> **Exercise**:
Once you reach the line that contains "(535, 228) = (516, 186): none -> purple mouse", retype it and each later line exactly as written, stopping only at the end of the listing.

> **Dataset section**:
□ □ □
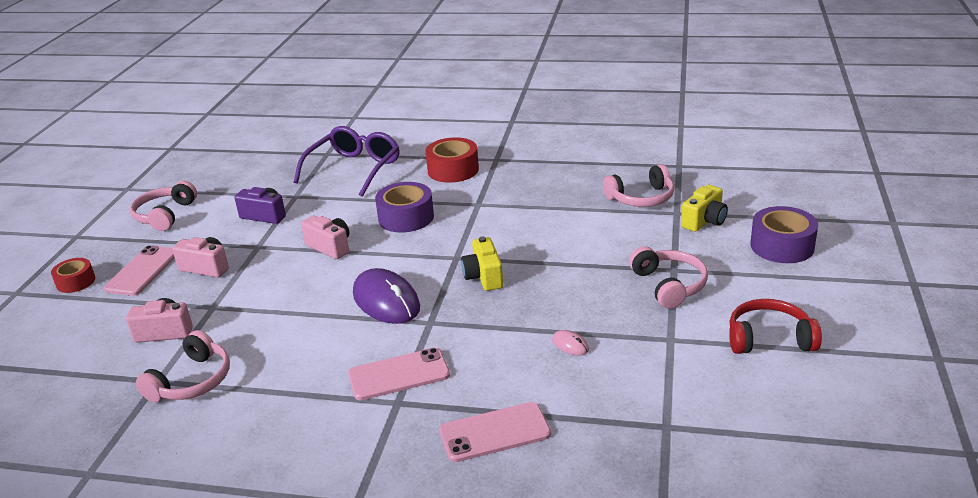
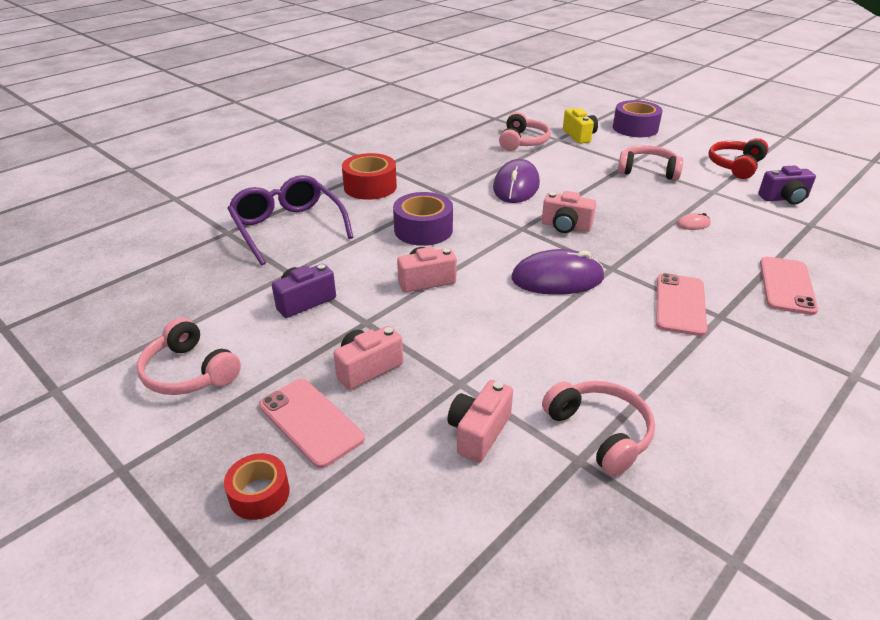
camera: 60 degrees left, 5 degrees up
(484, 277) = (565, 226): yellow camera -> pink camera
(535, 228) = (516, 186): none -> purple mouse
(717, 393) = (784, 198): none -> purple camera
□ □ □
> **Output of the exercise**:
(535, 228) = (516, 186): none -> purple mouse
(717, 393) = (784, 198): none -> purple camera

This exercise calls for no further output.